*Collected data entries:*
....

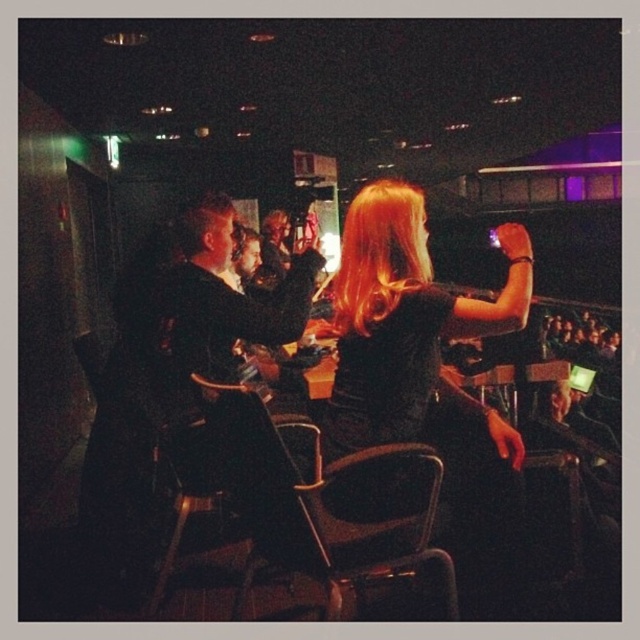
Who is more forward, (381,252) or (323,554)?

Point (323,554) is more forward.

Consider the image. Does black velvet dress at center have a greater height compared to black leather chair at center?

Correct, black velvet dress at center is much taller as black leather chair at center.

Between point (504, 292) and point (317, 492), which one is positioned behind?

The point (504, 292) is more distant.

The height and width of the screenshot is (640, 640). In order to click on black velvet dress at center in this screenshot , I will do `click(416, 339)`.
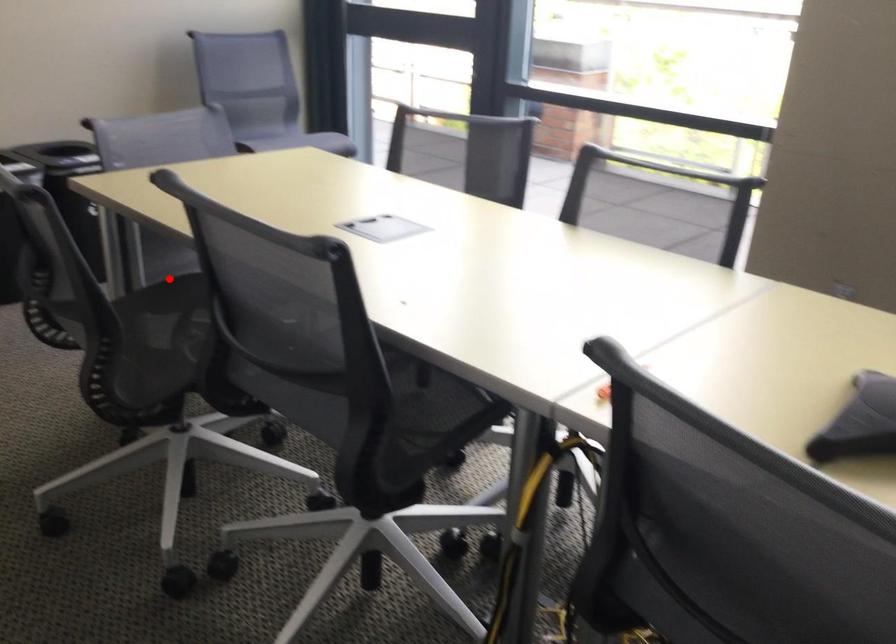
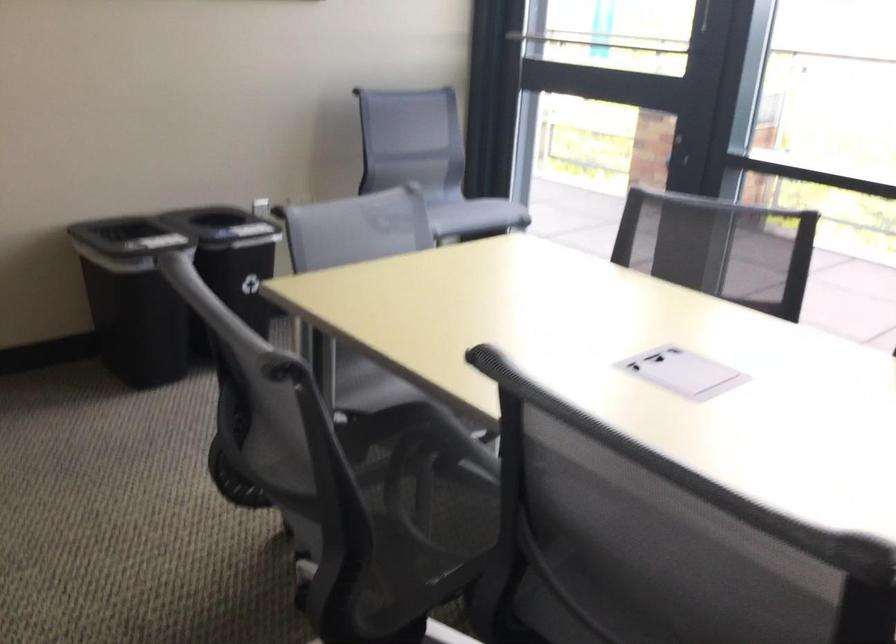
Find the pixel in the second image that matches the highlighted location in the first image.

(350, 399)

....

*EXERCISE BRIEF:*
Count the lines in the material that contain the string "image" and reply with the number alone.

*RESULT OF THIS EXERCISE:*
2